### Your objective
Copy out all the entries exactly.

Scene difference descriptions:
━━━━━━━━

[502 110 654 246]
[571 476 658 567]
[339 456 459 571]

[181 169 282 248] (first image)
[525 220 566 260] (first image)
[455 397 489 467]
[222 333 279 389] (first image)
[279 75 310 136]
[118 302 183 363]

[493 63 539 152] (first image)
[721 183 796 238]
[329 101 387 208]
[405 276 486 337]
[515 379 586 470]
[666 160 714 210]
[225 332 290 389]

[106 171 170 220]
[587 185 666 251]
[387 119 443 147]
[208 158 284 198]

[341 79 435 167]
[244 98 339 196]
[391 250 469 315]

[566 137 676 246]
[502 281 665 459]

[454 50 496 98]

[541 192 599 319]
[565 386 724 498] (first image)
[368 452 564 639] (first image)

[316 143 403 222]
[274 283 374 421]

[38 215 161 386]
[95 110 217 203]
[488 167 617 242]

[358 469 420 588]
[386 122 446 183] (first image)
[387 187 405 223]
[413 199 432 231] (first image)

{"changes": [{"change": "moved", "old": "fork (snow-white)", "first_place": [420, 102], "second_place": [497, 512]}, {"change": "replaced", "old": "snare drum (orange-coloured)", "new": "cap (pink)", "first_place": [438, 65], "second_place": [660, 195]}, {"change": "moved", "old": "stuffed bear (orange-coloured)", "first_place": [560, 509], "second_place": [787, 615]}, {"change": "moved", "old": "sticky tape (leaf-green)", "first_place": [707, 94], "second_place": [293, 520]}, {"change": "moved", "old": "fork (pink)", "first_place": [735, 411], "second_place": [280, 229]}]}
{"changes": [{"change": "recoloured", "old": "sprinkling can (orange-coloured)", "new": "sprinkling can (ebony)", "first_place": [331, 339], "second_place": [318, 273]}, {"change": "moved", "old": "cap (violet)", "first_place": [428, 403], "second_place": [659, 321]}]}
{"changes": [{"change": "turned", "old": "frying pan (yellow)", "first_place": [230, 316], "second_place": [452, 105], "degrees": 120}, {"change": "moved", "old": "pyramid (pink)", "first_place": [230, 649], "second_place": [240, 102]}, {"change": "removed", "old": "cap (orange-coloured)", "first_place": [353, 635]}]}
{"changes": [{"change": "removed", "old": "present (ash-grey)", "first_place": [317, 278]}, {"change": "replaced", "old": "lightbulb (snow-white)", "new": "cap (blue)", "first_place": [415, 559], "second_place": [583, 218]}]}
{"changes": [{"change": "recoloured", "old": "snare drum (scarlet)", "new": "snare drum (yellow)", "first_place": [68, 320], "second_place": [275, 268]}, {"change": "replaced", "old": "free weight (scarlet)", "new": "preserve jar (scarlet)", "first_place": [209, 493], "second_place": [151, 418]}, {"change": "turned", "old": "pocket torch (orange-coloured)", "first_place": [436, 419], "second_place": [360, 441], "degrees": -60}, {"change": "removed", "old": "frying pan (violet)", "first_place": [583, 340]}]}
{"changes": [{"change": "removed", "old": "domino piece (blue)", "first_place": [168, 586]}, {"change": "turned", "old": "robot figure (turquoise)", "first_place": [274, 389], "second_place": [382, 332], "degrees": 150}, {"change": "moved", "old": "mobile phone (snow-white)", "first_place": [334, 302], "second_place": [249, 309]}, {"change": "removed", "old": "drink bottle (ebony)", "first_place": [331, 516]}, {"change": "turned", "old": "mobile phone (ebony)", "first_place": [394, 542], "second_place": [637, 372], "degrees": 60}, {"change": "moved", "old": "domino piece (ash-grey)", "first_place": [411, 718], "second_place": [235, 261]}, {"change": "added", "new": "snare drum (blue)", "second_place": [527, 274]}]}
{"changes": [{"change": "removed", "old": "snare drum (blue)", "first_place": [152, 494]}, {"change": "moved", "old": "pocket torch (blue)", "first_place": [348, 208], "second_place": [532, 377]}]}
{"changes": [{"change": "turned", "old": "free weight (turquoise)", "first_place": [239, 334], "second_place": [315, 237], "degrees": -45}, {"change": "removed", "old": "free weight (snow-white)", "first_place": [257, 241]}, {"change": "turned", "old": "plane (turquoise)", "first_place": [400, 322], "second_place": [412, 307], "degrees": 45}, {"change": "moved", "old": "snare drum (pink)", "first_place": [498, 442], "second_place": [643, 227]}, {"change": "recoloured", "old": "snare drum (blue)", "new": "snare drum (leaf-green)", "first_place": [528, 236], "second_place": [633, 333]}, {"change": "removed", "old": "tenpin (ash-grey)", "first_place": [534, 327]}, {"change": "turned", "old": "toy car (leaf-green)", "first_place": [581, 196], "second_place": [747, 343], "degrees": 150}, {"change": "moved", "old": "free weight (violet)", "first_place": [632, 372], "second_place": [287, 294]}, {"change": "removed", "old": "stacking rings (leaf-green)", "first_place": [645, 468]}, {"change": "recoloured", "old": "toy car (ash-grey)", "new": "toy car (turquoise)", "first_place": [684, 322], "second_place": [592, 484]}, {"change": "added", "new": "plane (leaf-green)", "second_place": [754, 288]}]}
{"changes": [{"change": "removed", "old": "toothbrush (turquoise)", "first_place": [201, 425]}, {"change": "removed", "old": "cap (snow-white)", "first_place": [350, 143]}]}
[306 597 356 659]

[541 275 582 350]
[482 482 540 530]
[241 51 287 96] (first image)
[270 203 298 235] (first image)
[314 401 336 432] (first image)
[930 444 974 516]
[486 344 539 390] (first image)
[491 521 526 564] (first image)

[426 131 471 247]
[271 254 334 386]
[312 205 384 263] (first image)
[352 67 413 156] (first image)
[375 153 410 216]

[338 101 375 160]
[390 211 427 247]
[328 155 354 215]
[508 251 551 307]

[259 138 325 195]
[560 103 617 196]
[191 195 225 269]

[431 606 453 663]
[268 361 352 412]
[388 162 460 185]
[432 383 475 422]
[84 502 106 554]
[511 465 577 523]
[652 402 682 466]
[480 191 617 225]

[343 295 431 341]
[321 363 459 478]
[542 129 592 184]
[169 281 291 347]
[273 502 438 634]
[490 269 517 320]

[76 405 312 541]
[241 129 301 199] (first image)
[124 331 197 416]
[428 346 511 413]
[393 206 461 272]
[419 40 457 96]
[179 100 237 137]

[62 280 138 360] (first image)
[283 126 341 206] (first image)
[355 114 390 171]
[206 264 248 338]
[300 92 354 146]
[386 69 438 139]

━━━━━━━━

### Completed exercise
[502 110 654 246]
[571 476 658 567]
[339 456 459 571]

[181 169 282 248] (first image)
[525 220 566 260] (first image)
[455 397 489 467]
[222 333 279 389] (first image)
[279 75 310 136]
[118 302 183 363]

[493 63 539 152] (first image)
[721 183 796 238]
[329 101 387 208]
[405 276 486 337]
[515 379 586 470]
[666 160 714 210]
[225 332 290 389]

[106 171 170 220]
[587 185 666 251]
[387 119 443 147]
[208 158 284 198]

[341 79 435 167]
[244 98 339 196]
[391 250 469 315]

[566 137 676 246]
[502 281 665 459]

[454 50 496 98]

[541 192 599 319]
[565 386 724 498] (first image)
[368 452 564 639] (first image)

[316 143 403 222]
[274 283 374 421]

[38 215 161 386]
[95 110 217 203]
[488 167 617 242]

[358 469 420 588]
[386 122 446 183] (first image)
[387 187 405 223]
[413 199 432 231] (first image)

{"changes": [{"change": "moved", "old": "fork (snow-white)", "first_place": [420, 102], "second_place": [497, 512]}, {"change": "replaced", "old": "snare drum (orange-coloured)", "new": "cap (pink)", "first_place": [438, 65], "second_place": [660, 195]}, {"change": "moved", "old": "stuffed bear (orange-coloured)", "first_place": [560, 509], "second_place": [787, 615]}, {"change": "moved", "old": "sticky tape (leaf-green)", "first_place": [707, 94], "second_place": [293, 520]}, {"change": "moved", "old": "fork (pink)", "first_place": [735, 411], "second_place": [280, 229]}]}
{"changes": [{"change": "recoloured", "old": "sprinkling can (orange-coloured)", "new": "sprinkling can (ebony)", "first_place": [331, 339], "second_place": [318, 273]}, {"change": "moved", "old": "cap (violet)", "first_place": [428, 403], "second_place": [659, 321]}]}
{"changes": [{"change": "turned", "old": "frying pan (yellow)", "first_place": [230, 316], "second_place": [452, 105], "degrees": 120}, {"change": "moved", "old": "pyramid (pink)", "first_place": [230, 649], "second_place": [240, 102]}, {"change": "removed", "old": "cap (orange-coloured)", "first_place": [353, 635]}]}
{"changes": [{"change": "removed", "old": "present (ash-grey)", "first_place": [317, 278]}, {"change": "replaced", "old": "lightbulb (snow-white)", "new": "cap (blue)", "first_place": [415, 559], "second_place": [583, 218]}]}
{"changes": [{"change": "recoloured", "old": "snare drum (scarlet)", "new": "snare drum (yellow)", "first_place": [68, 320], "second_place": [275, 268]}, {"change": "replaced", "old": "free weight (scarlet)", "new": "preserve jar (scarlet)", "first_place": [209, 493], "second_place": [151, 418]}, {"change": "turned", "old": "pocket torch (orange-coloured)", "first_place": [436, 419], "second_place": [360, 441], "degrees": -60}, {"change": "removed", "old": "frying pan (violet)", "first_place": [583, 340]}]}
{"changes": [{"change": "removed", "old": "domino piece (blue)", "first_place": [168, 586]}, {"change": "turned", "old": "robot figure (turquoise)", "first_place": [274, 389], "second_place": [382, 332], "degrees": 150}, {"change": "moved", "old": "mobile phone (snow-white)", "first_place": [334, 302], "second_place": [249, 309]}, {"change": "removed", "old": "drink bottle (ebony)", "first_place": [331, 516]}, {"change": "turned", "old": "mobile phone (ebony)", "first_place": [394, 542], "second_place": [637, 372], "degrees": 60}, {"change": "moved", "old": "domino piece (ash-grey)", "first_place": [411, 718], "second_place": [235, 261]}, {"change": "added", "new": "snare drum (blue)", "second_place": [527, 274]}]}
{"changes": [{"change": "removed", "old": "snare drum (blue)", "first_place": [152, 494]}, {"change": "moved", "old": "pocket torch (blue)", "first_place": [348, 208], "second_place": [532, 377]}]}
{"changes": [{"change": "turned", "old": "free weight (turquoise)", "first_place": [239, 334], "second_place": [315, 237], "degrees": -45}, {"change": "removed", "old": "free weight (snow-white)", "first_place": [257, 241]}, {"change": "turned", "old": "plane (turquoise)", "first_place": [400, 322], "second_place": [412, 307], "degrees": 45}, {"change": "moved", "old": "snare drum (pink)", "first_place": [498, 442], "second_place": [643, 227]}, {"change": "recoloured", "old": "snare drum (blue)", "new": "snare drum (leaf-green)", "first_place": [528, 236], "second_place": [633, 333]}, {"change": "removed", "old": "tenpin (ash-grey)", "first_place": [534, 327]}, {"change": "turned", "old": "toy car (leaf-green)", "first_place": [581, 196], "second_place": [747, 343], "degrees": 150}, {"change": "moved", "old": "free weight (violet)", "first_place": [632, 372], "second_place": [287, 294]}, {"change": "removed", "old": "stacking rings (leaf-green)", "first_place": [645, 468]}, {"change": "recoloured", "old": "toy car (ash-grey)", "new": "toy car (turquoise)", "first_place": [684, 322], "second_place": [592, 484]}, {"change": "added", "new": "plane (leaf-green)", "second_place": [754, 288]}]}
{"changes": [{"change": "removed", "old": "toothbrush (turquoise)", "first_place": [201, 425]}, {"change": "removed", "old": "cap (snow-white)", "first_place": [350, 143]}]}
[306 597 356 659]

[541 275 582 350]
[482 482 540 530]
[241 51 287 96] (first image)
[270 203 298 235] (first image)
[314 401 336 432] (first image)
[930 444 974 516]
[486 344 539 390] (first image)
[491 521 526 564] (first image)

[426 131 471 247]
[271 254 334 386]
[312 205 384 263] (first image)
[352 67 413 156] (first image)
[375 153 410 216]

[338 101 375 160]
[390 211 427 247]
[328 155 354 215]
[508 251 551 307]

[259 138 325 195]
[560 103 617 196]
[191 195 225 269]

[431 606 453 663]
[268 361 352 412]
[388 162 460 185]
[432 383 475 422]
[84 502 106 554]
[511 465 577 523]
[652 402 682 466]
[480 191 617 225]

[343 295 431 341]
[321 363 459 478]
[542 129 592 184]
[169 281 291 347]
[273 502 438 634]
[490 269 517 320]

[76 405 312 541]
[241 129 301 199] (first image)
[124 331 197 416]
[428 346 511 413]
[393 206 461 272]
[419 40 457 96]
[179 100 237 137]

[62 280 138 360] (first image)
[283 126 341 206] (first image)
[355 114 390 171]
[206 264 248 338]
[300 92 354 146]
[386 69 438 139]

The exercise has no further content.